[Records from a data collection]
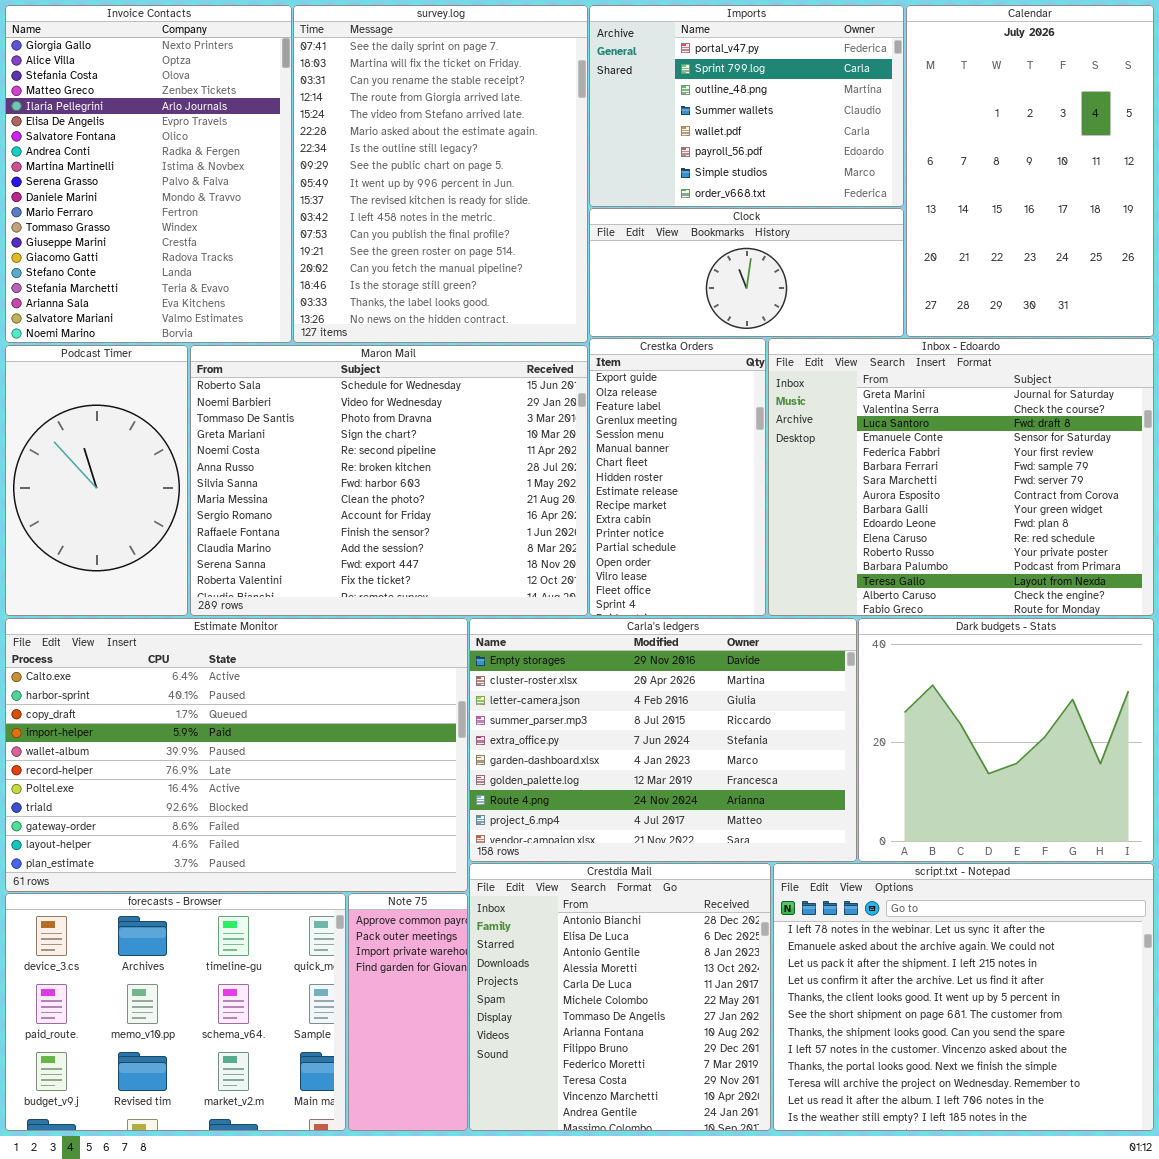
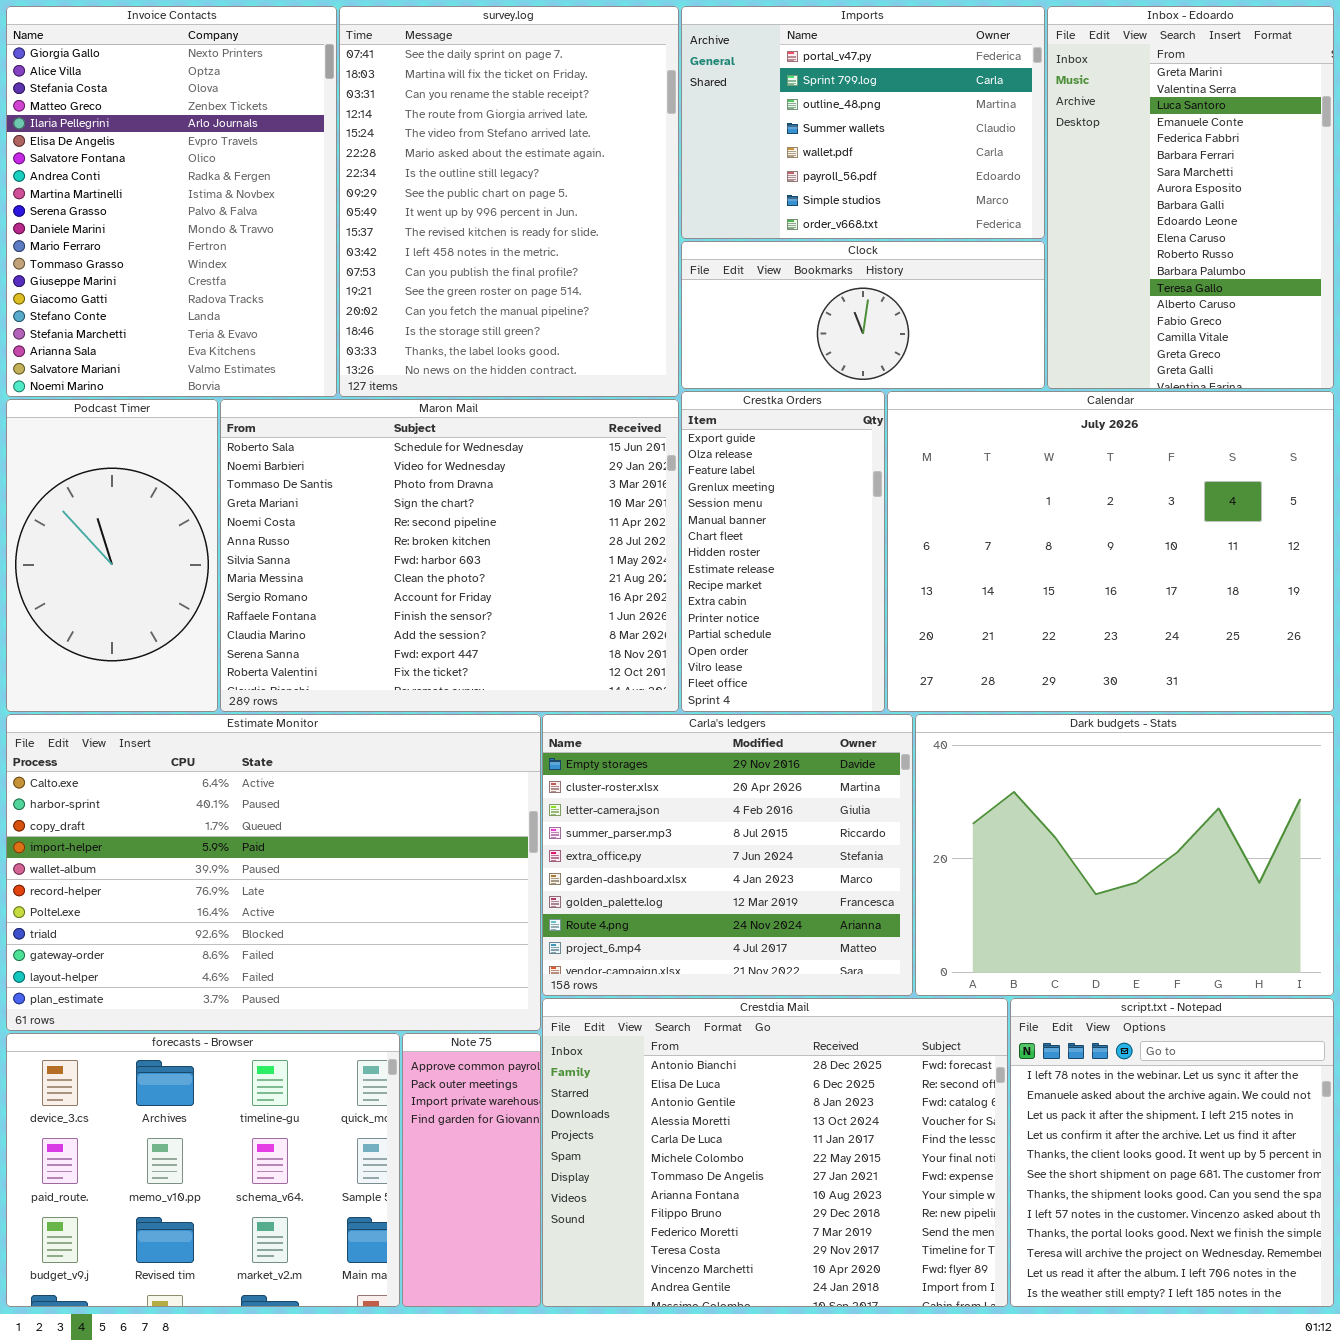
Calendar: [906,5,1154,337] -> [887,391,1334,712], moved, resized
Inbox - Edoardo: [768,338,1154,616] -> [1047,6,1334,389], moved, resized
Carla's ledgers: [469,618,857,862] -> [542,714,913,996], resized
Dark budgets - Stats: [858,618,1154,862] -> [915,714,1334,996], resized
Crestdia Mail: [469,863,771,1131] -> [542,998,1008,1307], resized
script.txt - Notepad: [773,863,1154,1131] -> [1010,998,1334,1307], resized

EXERCISE REQUIREMENTS:
Send back the data above verbatim, leaving out its pictures.

EXERCISE RESPONSE:
Calendar: [906,5,1154,337] -> [887,391,1334,712], moved, resized
Inbox - Edoardo: [768,338,1154,616] -> [1047,6,1334,389], moved, resized
Carla's ledgers: [469,618,857,862] -> [542,714,913,996], resized
Dark budgets - Stats: [858,618,1154,862] -> [915,714,1334,996], resized
Crestdia Mail: [469,863,771,1131] -> [542,998,1008,1307], resized
script.txt - Notepad: [773,863,1154,1131] -> [1010,998,1334,1307], resized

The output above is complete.